(DATA TO USE):
##########

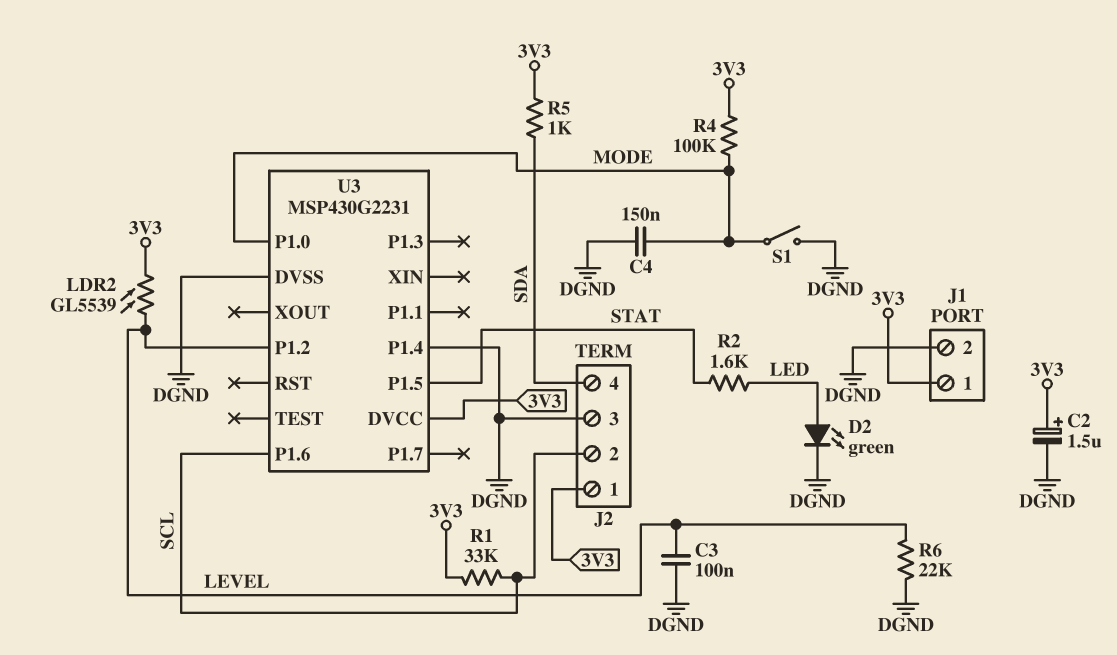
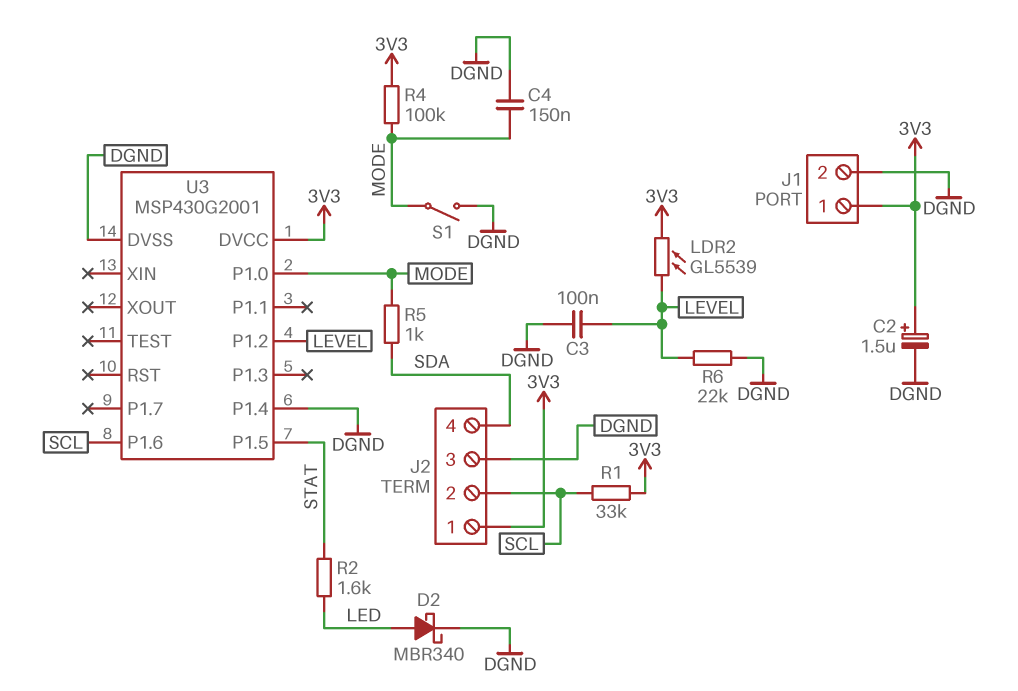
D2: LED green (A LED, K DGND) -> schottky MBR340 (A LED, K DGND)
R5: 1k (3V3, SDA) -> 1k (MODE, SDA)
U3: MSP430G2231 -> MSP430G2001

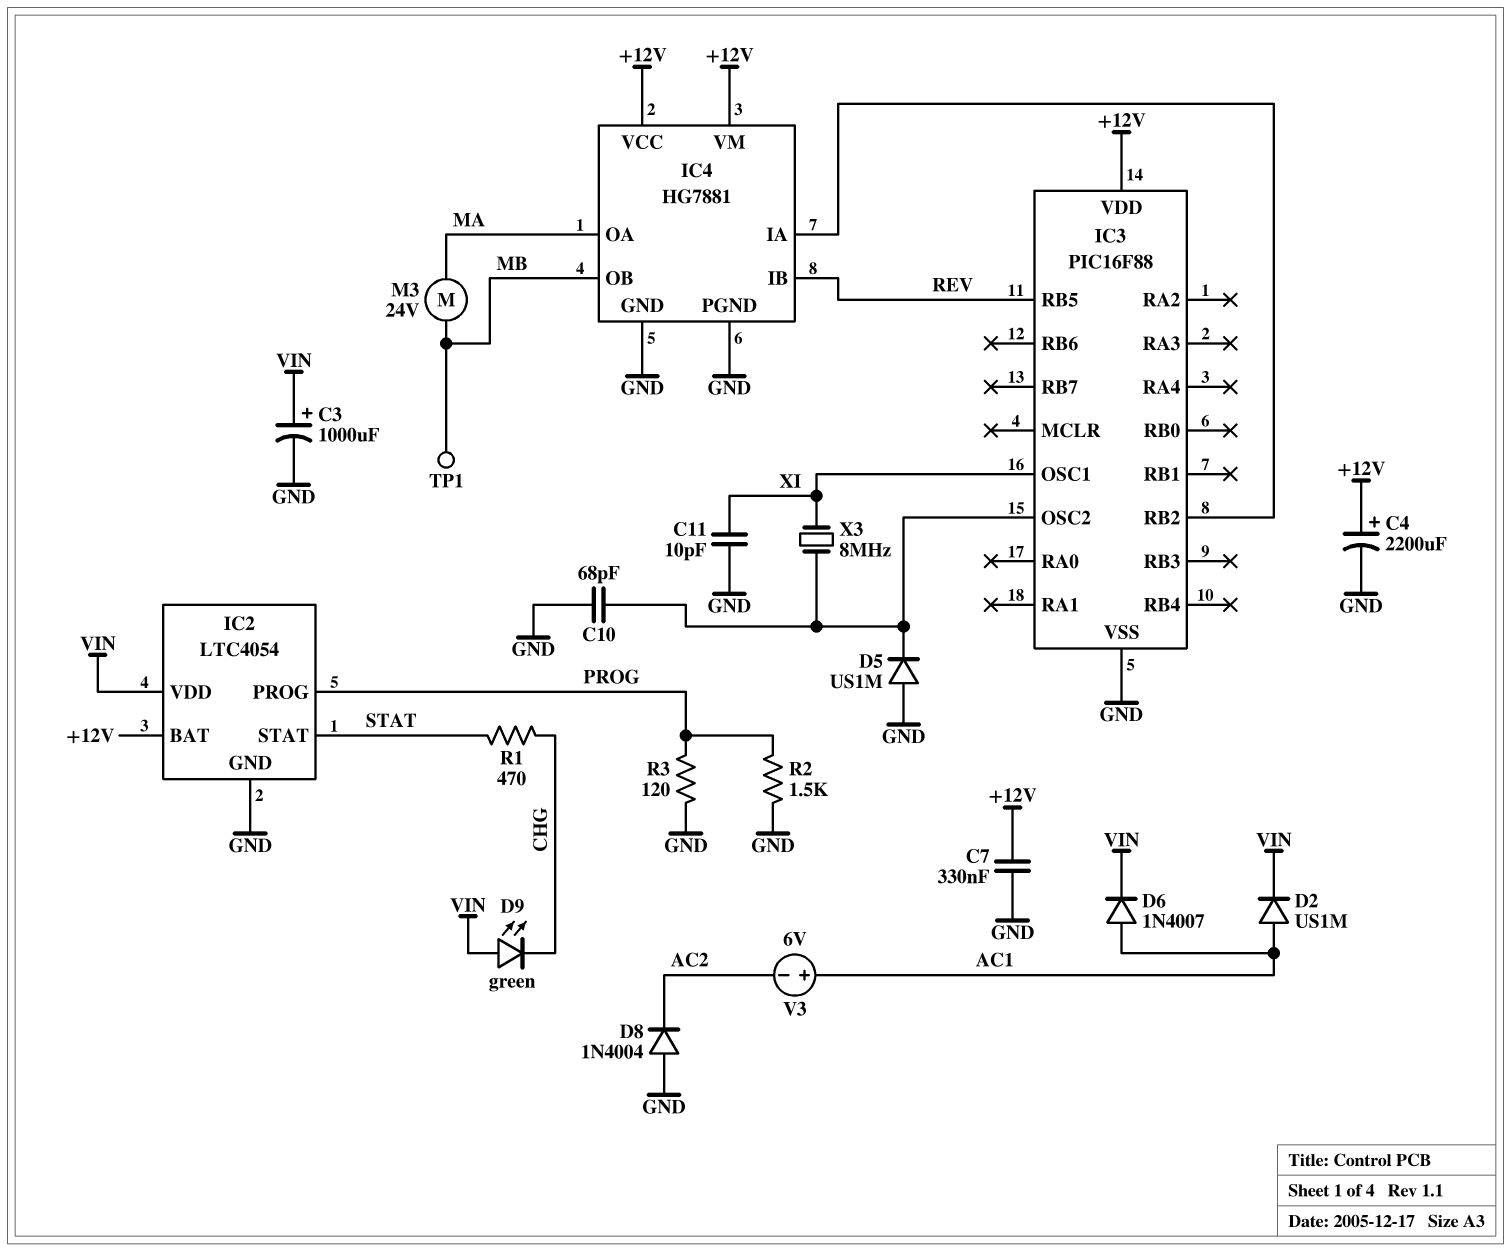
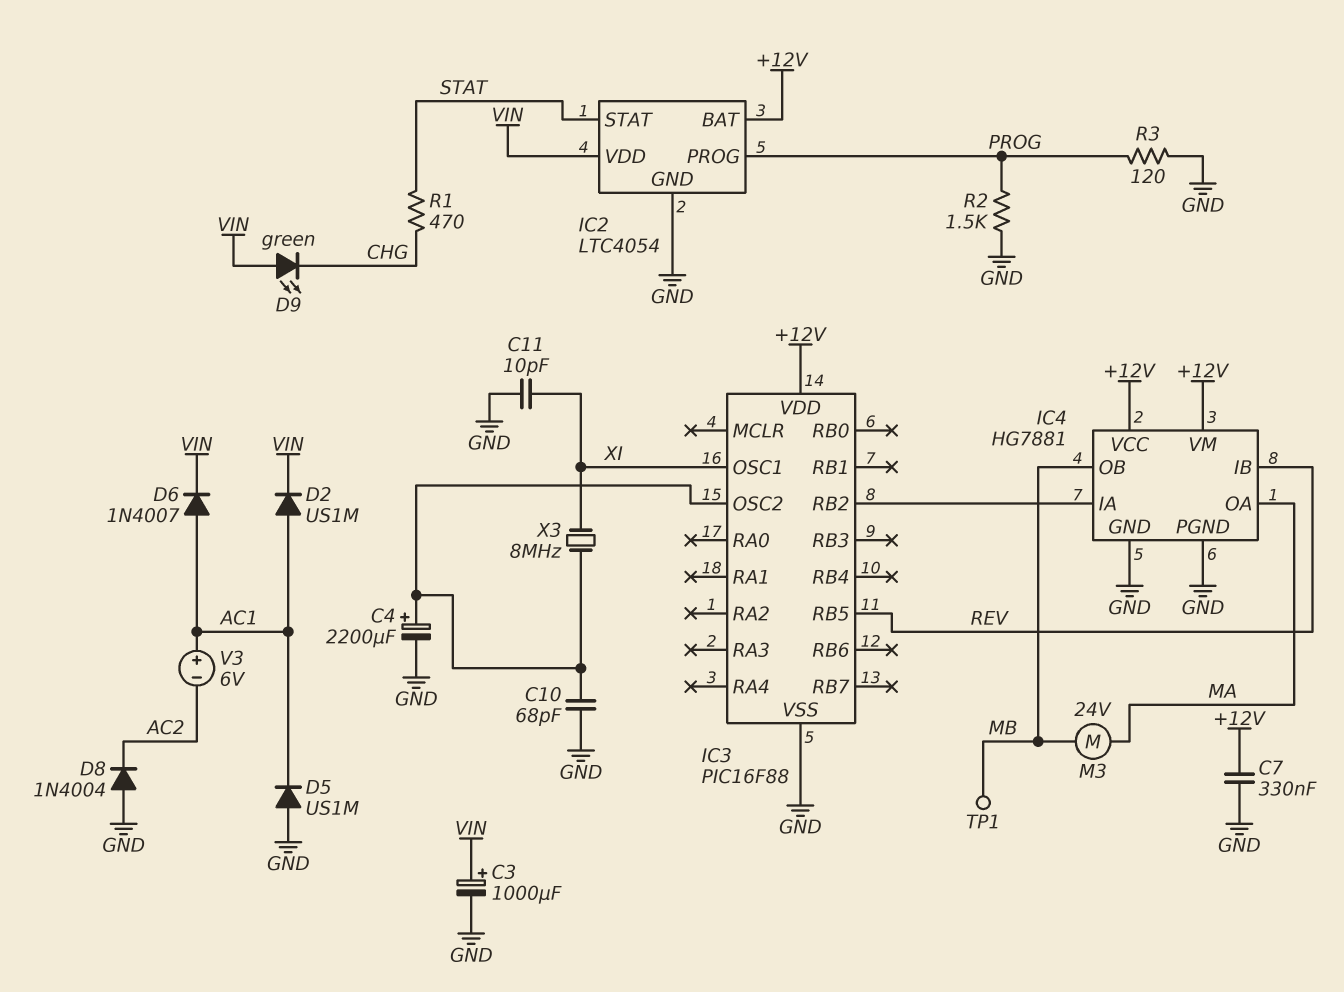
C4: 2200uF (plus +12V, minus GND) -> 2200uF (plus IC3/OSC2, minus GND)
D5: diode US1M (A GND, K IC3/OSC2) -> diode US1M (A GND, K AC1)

##########

(EXERCISE AIM): Having found the line with "C4: 2200uF (plus", transcribe it and each line after it to the end of the entries, with no other lines.

(RESULT OF THIS EXERCISE):
C4: 2200uF (plus +12V, minus GND) -> 2200uF (plus IC3/OSC2, minus GND)
D5: diode US1M (A GND, K IC3/OSC2) -> diode US1M (A GND, K AC1)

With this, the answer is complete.